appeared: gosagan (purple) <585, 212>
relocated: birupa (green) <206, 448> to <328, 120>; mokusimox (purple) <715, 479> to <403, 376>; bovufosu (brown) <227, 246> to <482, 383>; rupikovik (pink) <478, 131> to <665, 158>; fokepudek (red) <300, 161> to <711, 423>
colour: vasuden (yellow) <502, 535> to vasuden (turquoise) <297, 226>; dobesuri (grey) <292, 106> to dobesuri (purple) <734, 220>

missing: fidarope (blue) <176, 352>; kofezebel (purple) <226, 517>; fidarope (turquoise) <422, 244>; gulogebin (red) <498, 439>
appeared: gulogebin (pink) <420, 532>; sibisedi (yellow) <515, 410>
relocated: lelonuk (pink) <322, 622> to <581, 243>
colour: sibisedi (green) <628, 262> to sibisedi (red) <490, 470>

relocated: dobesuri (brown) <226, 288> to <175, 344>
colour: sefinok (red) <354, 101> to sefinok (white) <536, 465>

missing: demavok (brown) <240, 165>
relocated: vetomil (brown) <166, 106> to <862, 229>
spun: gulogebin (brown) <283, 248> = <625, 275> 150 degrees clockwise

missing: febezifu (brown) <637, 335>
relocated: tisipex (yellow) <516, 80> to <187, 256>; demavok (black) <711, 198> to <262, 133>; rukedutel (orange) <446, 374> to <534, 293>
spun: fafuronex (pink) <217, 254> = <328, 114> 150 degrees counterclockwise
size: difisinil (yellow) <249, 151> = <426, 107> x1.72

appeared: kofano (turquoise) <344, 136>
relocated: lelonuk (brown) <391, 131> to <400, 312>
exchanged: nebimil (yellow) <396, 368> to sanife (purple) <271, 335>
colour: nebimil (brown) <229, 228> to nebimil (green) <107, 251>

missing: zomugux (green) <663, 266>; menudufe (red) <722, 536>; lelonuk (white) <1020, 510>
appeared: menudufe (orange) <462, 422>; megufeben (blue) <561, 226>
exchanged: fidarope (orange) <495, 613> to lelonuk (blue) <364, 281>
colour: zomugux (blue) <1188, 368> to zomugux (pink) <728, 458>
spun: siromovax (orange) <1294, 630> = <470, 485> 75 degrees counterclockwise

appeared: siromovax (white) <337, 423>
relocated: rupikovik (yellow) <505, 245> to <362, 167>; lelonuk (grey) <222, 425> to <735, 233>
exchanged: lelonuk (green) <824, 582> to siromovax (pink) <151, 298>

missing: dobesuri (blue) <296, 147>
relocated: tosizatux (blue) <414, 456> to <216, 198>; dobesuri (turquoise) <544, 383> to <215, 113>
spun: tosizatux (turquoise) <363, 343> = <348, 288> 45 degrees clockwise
= = = = =
### Assignment
Only the lines from the beginning of the entries through the line bearing "relocated: birupa (green)" should be returned, each exactly as written.

### Task output
appeared: gosagan (purple) <585, 212>
relocated: birupa (green) <206, 448> to <328, 120>; mokusimox (purple) <715, 479> to <403, 376>; bovufosu (brown) <227, 246> to <482, 383>; rupikovik (pink) <478, 131> to <665, 158>; fokepudek (red) <300, 161> to <711, 423>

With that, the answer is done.